◆ Task material:
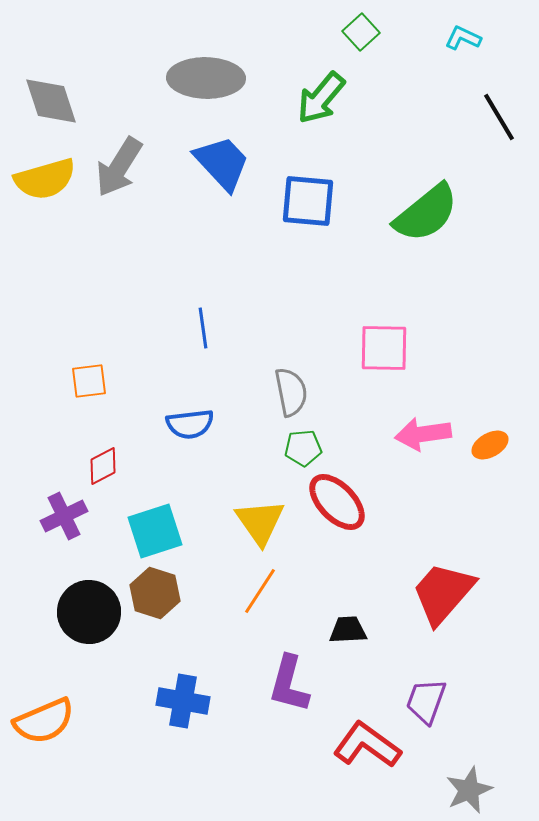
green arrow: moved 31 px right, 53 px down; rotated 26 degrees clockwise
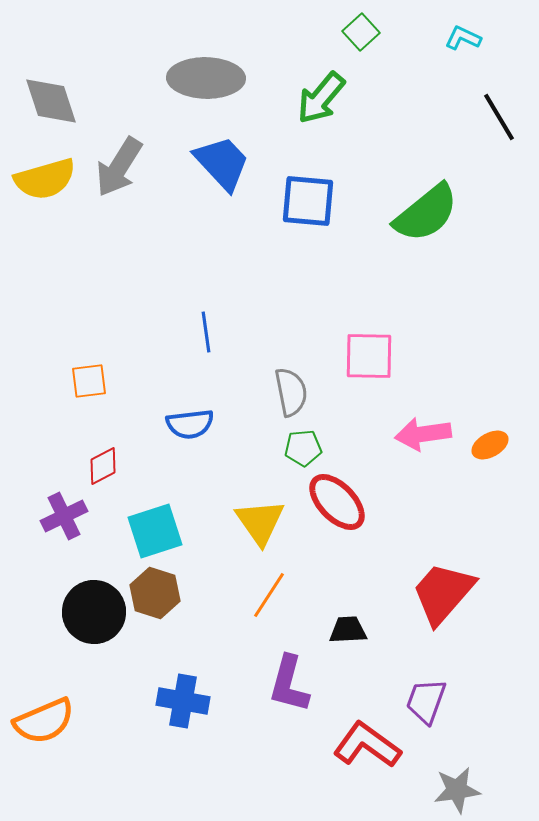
blue line: moved 3 px right, 4 px down
pink square: moved 15 px left, 8 px down
orange line: moved 9 px right, 4 px down
black circle: moved 5 px right
gray star: moved 12 px left; rotated 15 degrees clockwise
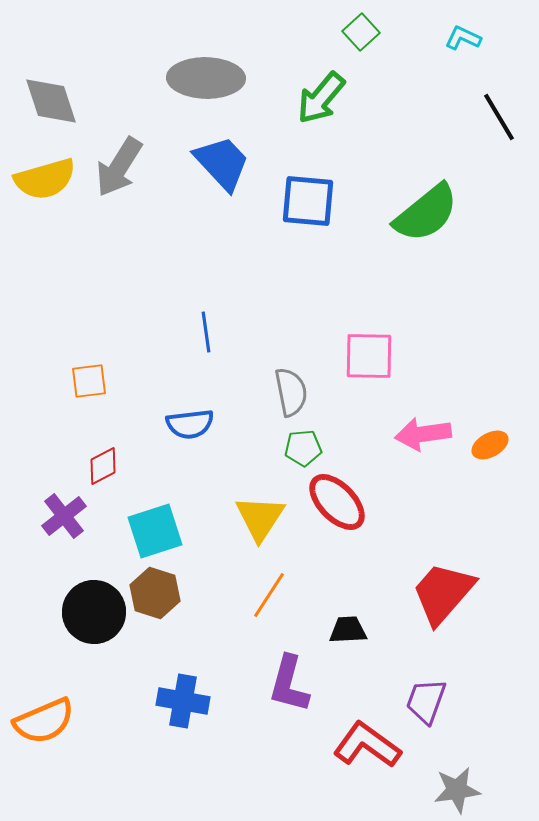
purple cross: rotated 12 degrees counterclockwise
yellow triangle: moved 4 px up; rotated 8 degrees clockwise
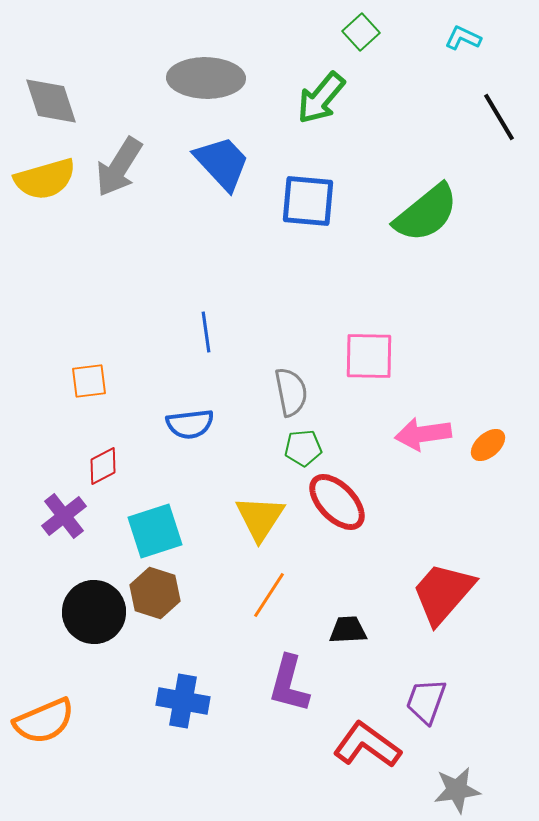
orange ellipse: moved 2 px left; rotated 12 degrees counterclockwise
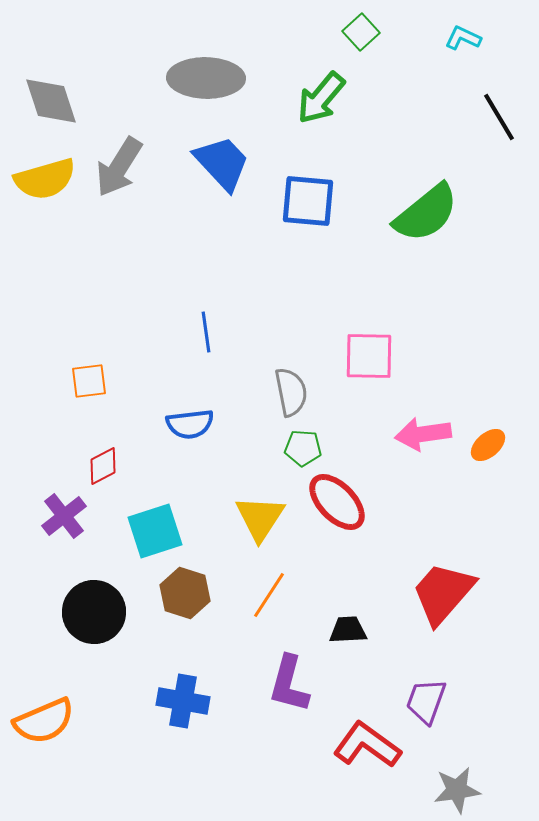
green pentagon: rotated 9 degrees clockwise
brown hexagon: moved 30 px right
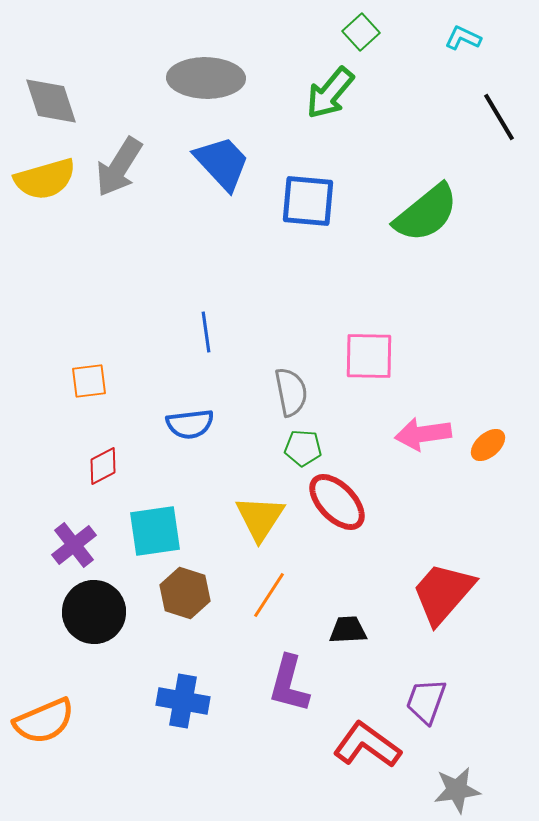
green arrow: moved 9 px right, 5 px up
purple cross: moved 10 px right, 29 px down
cyan square: rotated 10 degrees clockwise
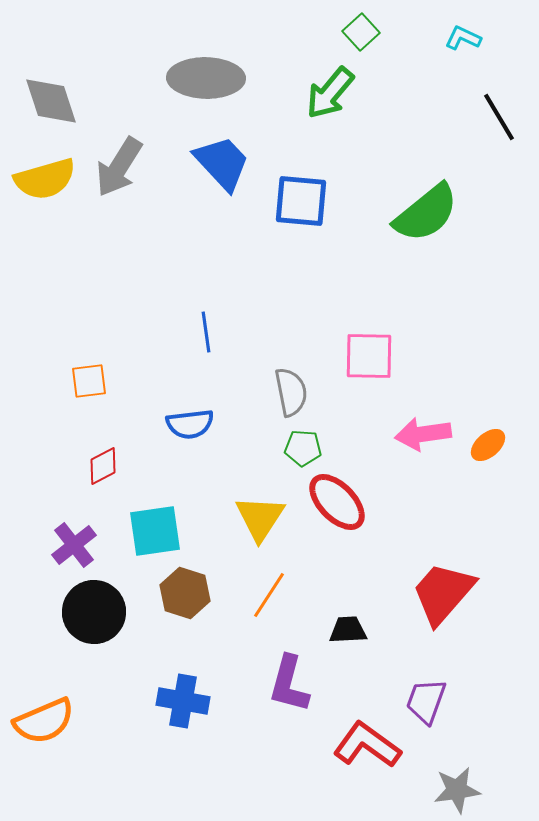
blue square: moved 7 px left
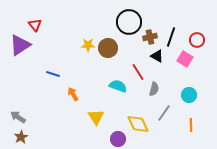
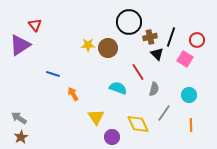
black triangle: moved 2 px up; rotated 16 degrees clockwise
cyan semicircle: moved 2 px down
gray arrow: moved 1 px right, 1 px down
purple circle: moved 6 px left, 2 px up
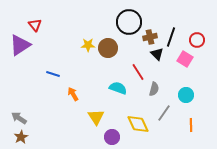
cyan circle: moved 3 px left
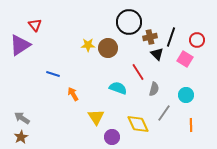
gray arrow: moved 3 px right
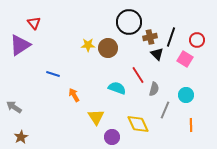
red triangle: moved 1 px left, 2 px up
red line: moved 3 px down
cyan semicircle: moved 1 px left
orange arrow: moved 1 px right, 1 px down
gray line: moved 1 px right, 3 px up; rotated 12 degrees counterclockwise
gray arrow: moved 8 px left, 11 px up
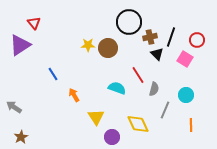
blue line: rotated 40 degrees clockwise
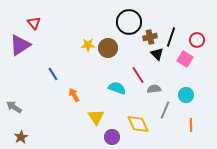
gray semicircle: rotated 112 degrees counterclockwise
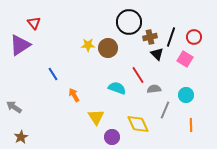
red circle: moved 3 px left, 3 px up
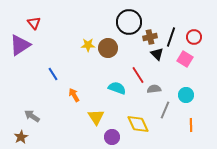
gray arrow: moved 18 px right, 9 px down
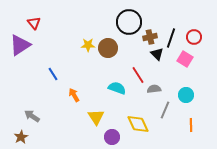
black line: moved 1 px down
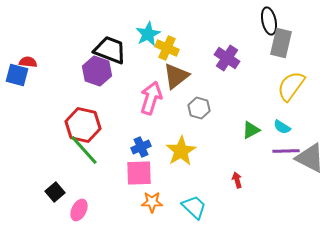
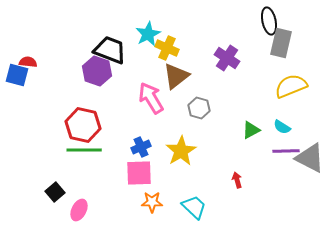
yellow semicircle: rotated 32 degrees clockwise
pink arrow: rotated 48 degrees counterclockwise
green line: rotated 48 degrees counterclockwise
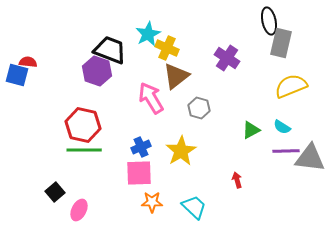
gray triangle: rotated 20 degrees counterclockwise
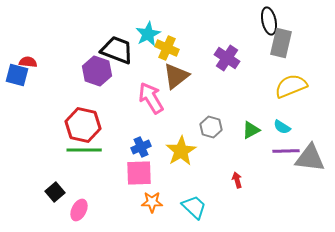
black trapezoid: moved 7 px right
gray hexagon: moved 12 px right, 19 px down
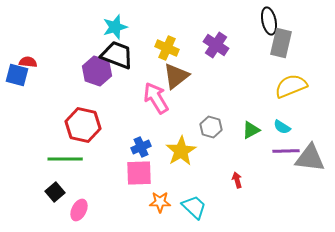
cyan star: moved 33 px left, 7 px up; rotated 10 degrees clockwise
black trapezoid: moved 5 px down
purple cross: moved 11 px left, 13 px up
pink arrow: moved 5 px right
green line: moved 19 px left, 9 px down
orange star: moved 8 px right
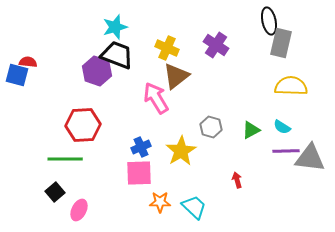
yellow semicircle: rotated 24 degrees clockwise
red hexagon: rotated 16 degrees counterclockwise
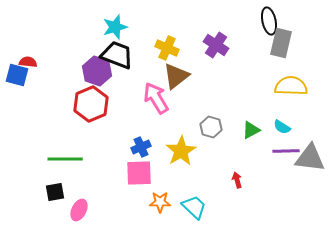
red hexagon: moved 8 px right, 21 px up; rotated 20 degrees counterclockwise
black square: rotated 30 degrees clockwise
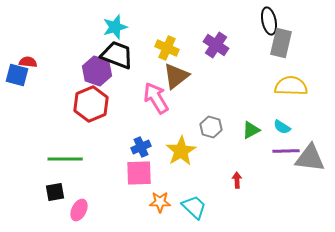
red arrow: rotated 14 degrees clockwise
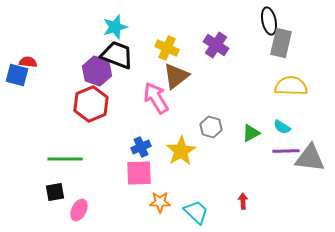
green triangle: moved 3 px down
red arrow: moved 6 px right, 21 px down
cyan trapezoid: moved 2 px right, 5 px down
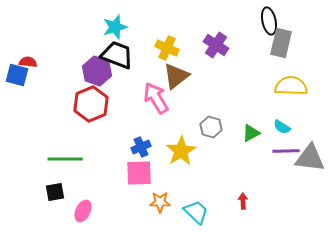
pink ellipse: moved 4 px right, 1 px down
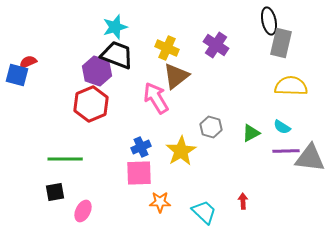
red semicircle: rotated 30 degrees counterclockwise
cyan trapezoid: moved 8 px right
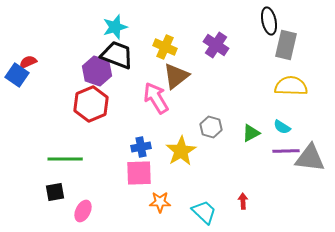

◆ Exercise objective: Count the lines of the material above that contain the word "cyan". Reply with the number alone.

◆ Response to this exercise: 7